Dataset content ::
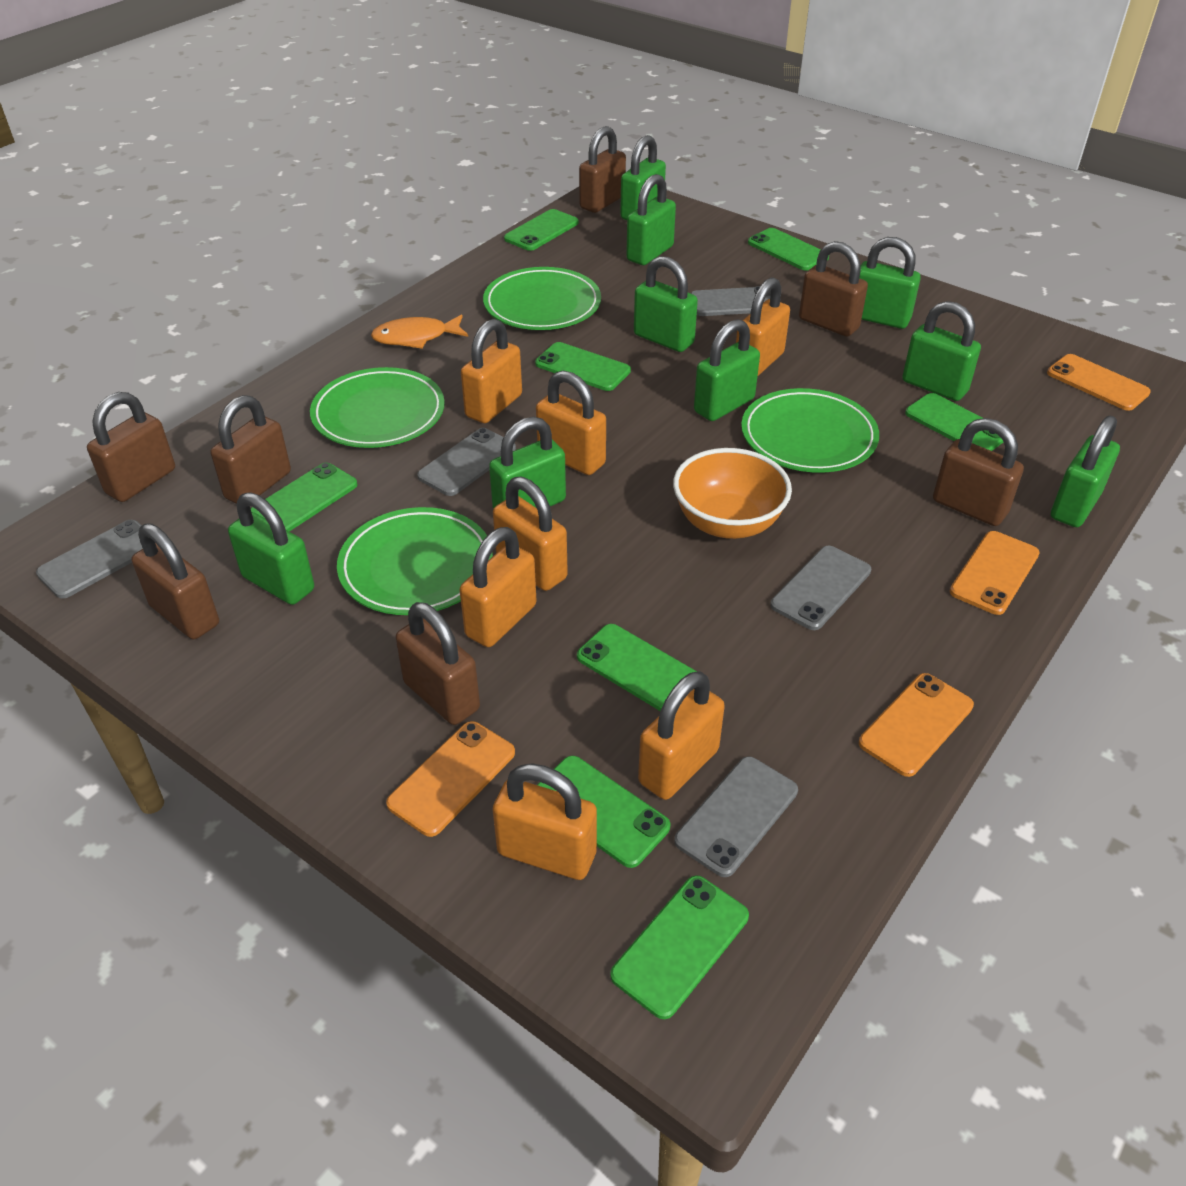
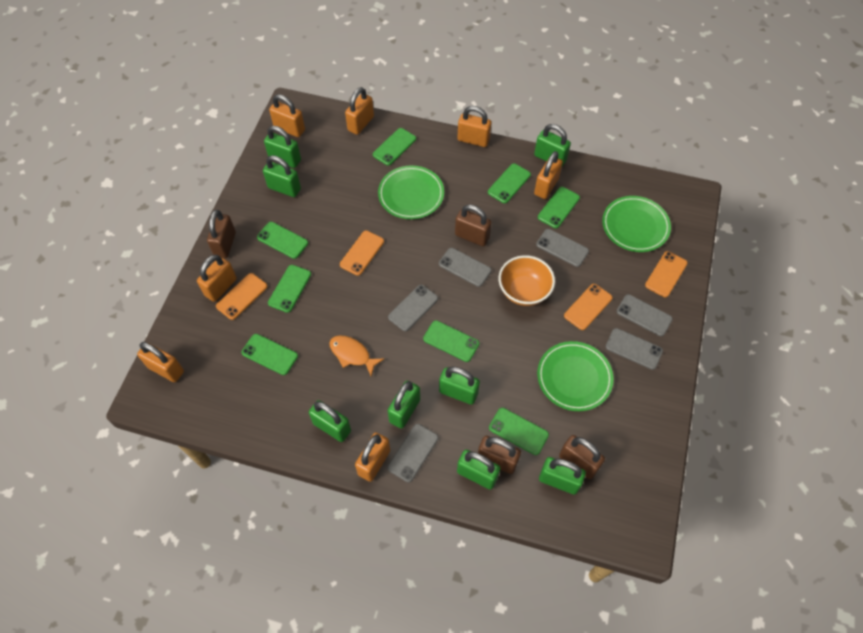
brown padlock: 7 -> 4
green padlock: 9 -> 8
green plate: 4 -> 3
grey phone: 5 -> 6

Work order ::
Once the pictures are set aside, give every line above again without alteration.

Solution for this task ::
brown padlock: 7 -> 4
green padlock: 9 -> 8
green plate: 4 -> 3
grey phone: 5 -> 6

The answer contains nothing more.